THE INPUT ▸
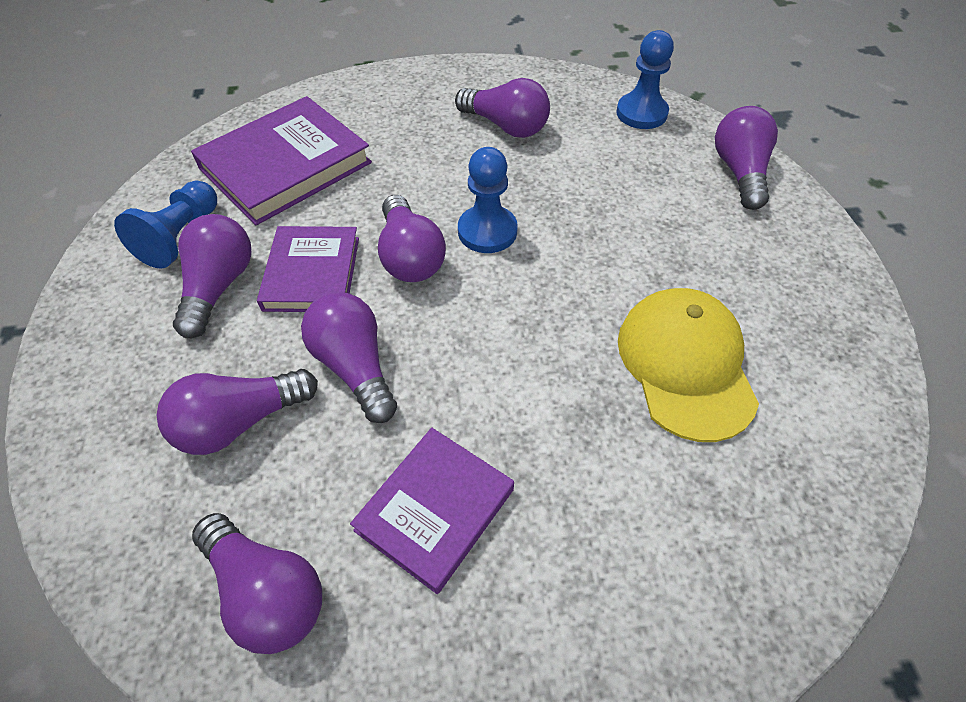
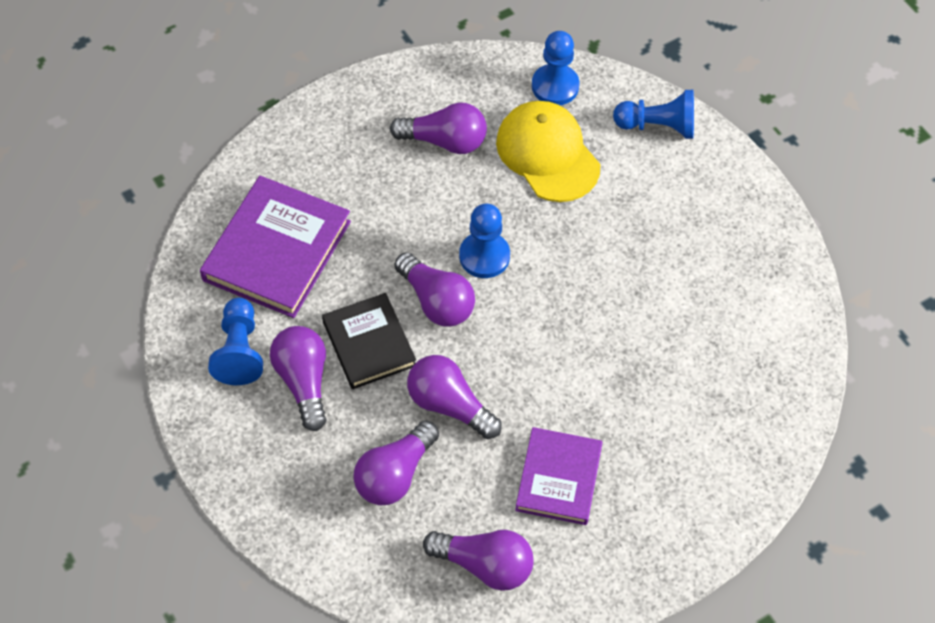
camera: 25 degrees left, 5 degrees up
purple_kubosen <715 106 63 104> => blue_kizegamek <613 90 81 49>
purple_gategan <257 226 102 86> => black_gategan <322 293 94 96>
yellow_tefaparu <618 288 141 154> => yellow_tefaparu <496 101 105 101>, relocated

...

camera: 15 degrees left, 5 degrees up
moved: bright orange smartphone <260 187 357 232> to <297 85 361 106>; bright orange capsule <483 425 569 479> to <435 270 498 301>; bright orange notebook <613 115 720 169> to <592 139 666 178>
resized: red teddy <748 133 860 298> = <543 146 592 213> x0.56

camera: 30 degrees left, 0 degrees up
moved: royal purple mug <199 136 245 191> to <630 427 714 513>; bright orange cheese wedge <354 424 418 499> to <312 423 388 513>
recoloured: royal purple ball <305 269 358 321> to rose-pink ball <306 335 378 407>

DIRECTIONS FOR THIS TASK ▸ Please copy, exactly as written, every line in the listing above from the line with "camera: 15 degrees left, 5 degrees up" up to and including the line with "moved: bright orange".

ANSWER SPACE ▸
camera: 15 degrees left, 5 degrees up
moved: bright orange smartphone <260 187 357 232> to <297 85 361 106>; bright orange capsule <483 425 569 479> to <435 270 498 301>; bright orange notebook <613 115 720 169> to <592 139 666 178>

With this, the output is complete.